- **Work task**: Every line in the records below between the one holding "camera: 115 degrees left, 10 degrees up" and the one holding "(811, 134) = (181, 76): yellow", inclusive, is to be set down exactly; all other lines are to be left out.

::: Exercise data :::

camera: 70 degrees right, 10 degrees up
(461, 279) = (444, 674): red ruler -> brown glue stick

:::
::: Exercise data :::

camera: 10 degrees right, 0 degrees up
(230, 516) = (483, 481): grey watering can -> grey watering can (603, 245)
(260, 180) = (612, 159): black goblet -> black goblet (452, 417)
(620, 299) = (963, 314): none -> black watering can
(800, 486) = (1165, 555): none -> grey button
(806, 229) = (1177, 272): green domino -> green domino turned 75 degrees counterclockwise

:::
::: Exercise data :::

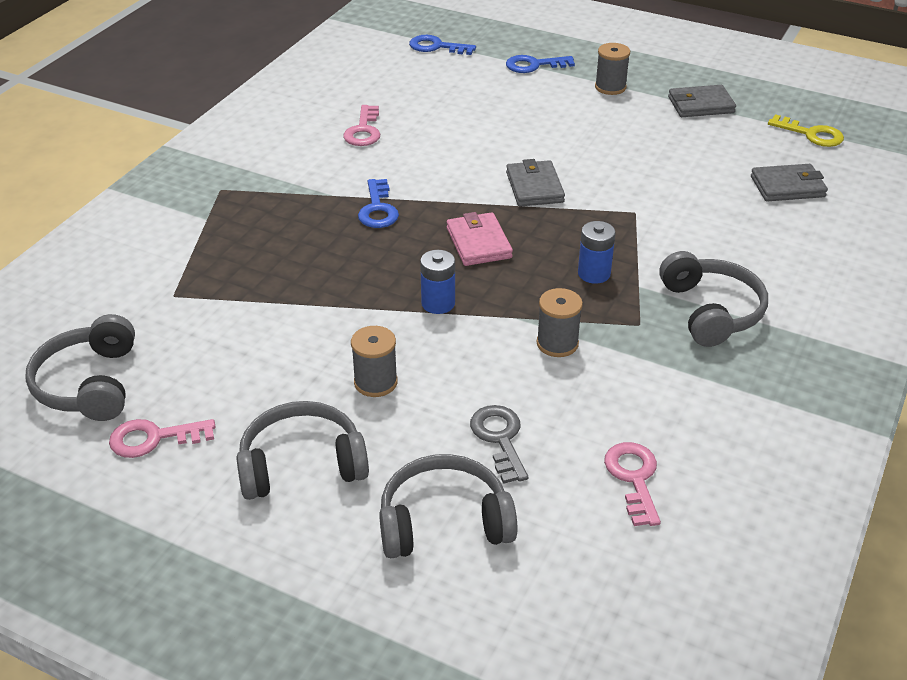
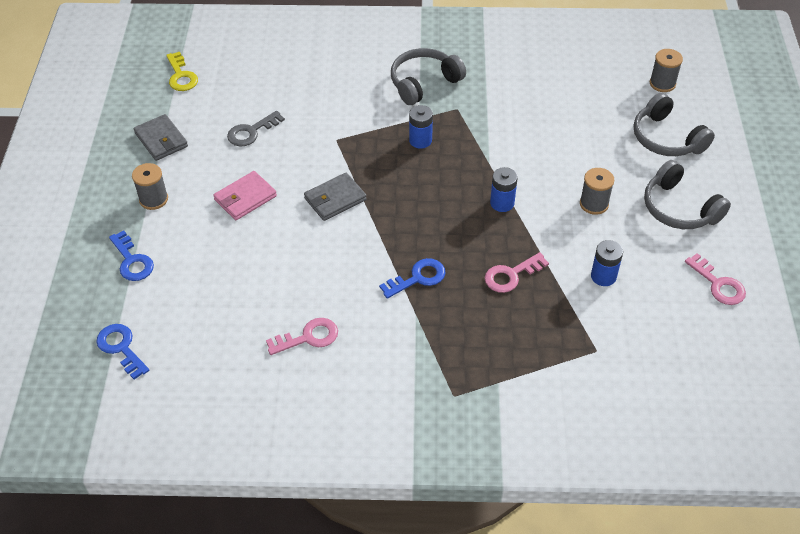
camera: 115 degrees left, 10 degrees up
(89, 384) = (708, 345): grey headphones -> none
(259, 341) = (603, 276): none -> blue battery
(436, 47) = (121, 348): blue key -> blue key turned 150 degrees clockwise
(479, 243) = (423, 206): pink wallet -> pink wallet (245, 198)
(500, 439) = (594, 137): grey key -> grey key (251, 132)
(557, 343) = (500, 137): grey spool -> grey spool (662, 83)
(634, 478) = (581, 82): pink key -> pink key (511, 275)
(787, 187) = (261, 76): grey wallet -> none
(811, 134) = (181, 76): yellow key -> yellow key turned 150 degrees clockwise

:::

- **Reply to the task**:
camera: 115 degrees left, 10 degrees up
(89, 384) = (708, 345): grey headphones -> none
(259, 341) = (603, 276): none -> blue battery
(436, 47) = (121, 348): blue key -> blue key turned 150 degrees clockwise
(479, 243) = (423, 206): pink wallet -> pink wallet (245, 198)
(500, 439) = (594, 137): grey key -> grey key (251, 132)
(557, 343) = (500, 137): grey spool -> grey spool (662, 83)
(634, 478) = (581, 82): pink key -> pink key (511, 275)
(787, 187) = (261, 76): grey wallet -> none
(811, 134) = (181, 76): yellow key -> yellow key turned 150 degrees clockwise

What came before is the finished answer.